» TASK DETAILS
All of the data should be copied exactly, with the pictures left out.

» DATASET EXCERPT
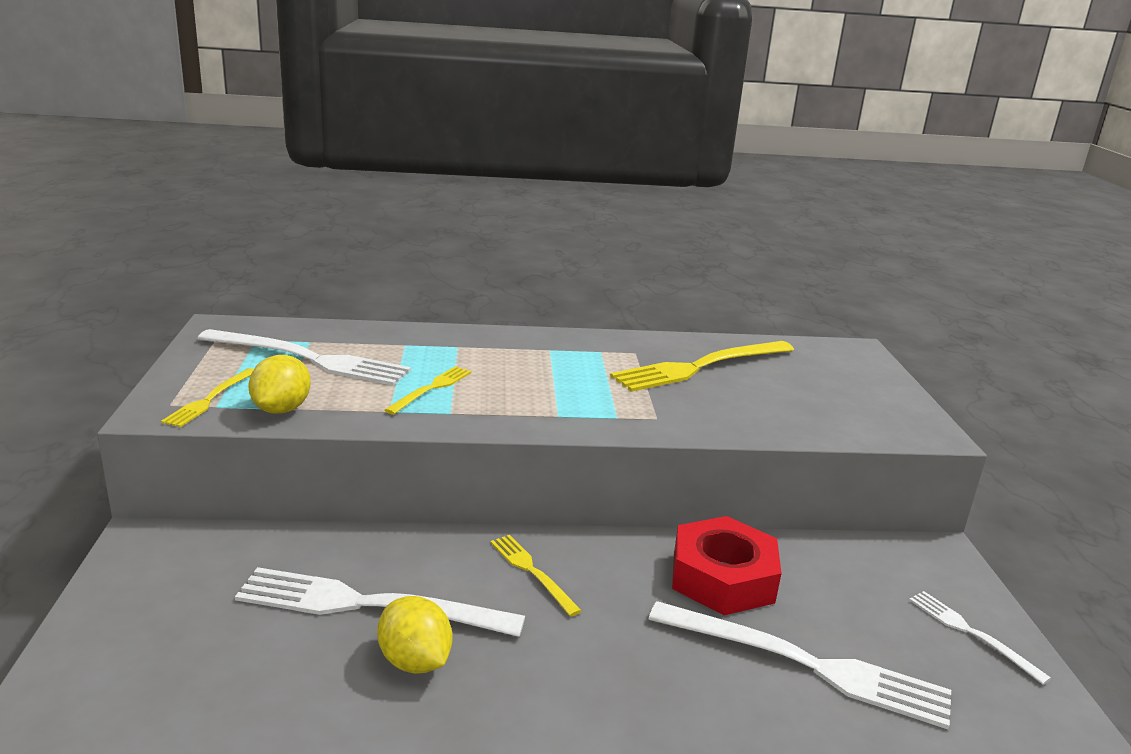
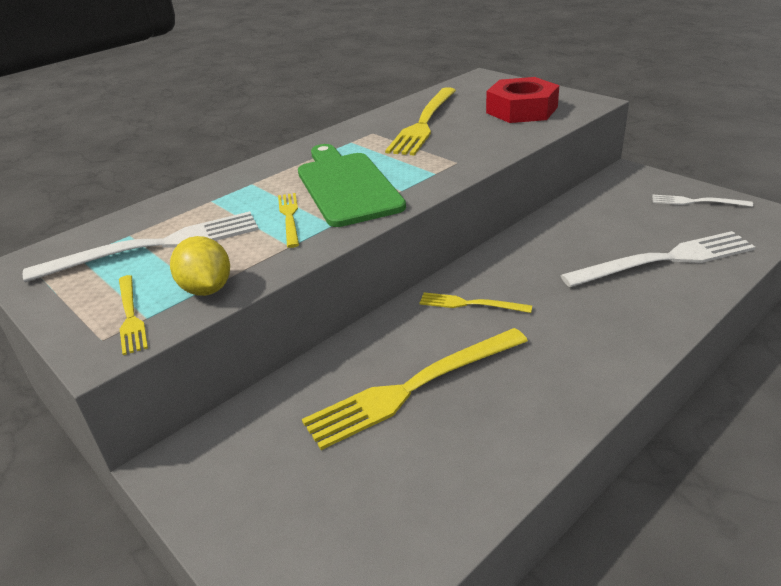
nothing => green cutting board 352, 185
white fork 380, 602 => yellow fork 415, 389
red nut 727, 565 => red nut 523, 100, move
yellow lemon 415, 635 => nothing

» OUTPUT FOR THIS TASK
nothing => green cutting board 352, 185
white fork 380, 602 => yellow fork 415, 389
red nut 727, 565 => red nut 523, 100, move
yellow lemon 415, 635 => nothing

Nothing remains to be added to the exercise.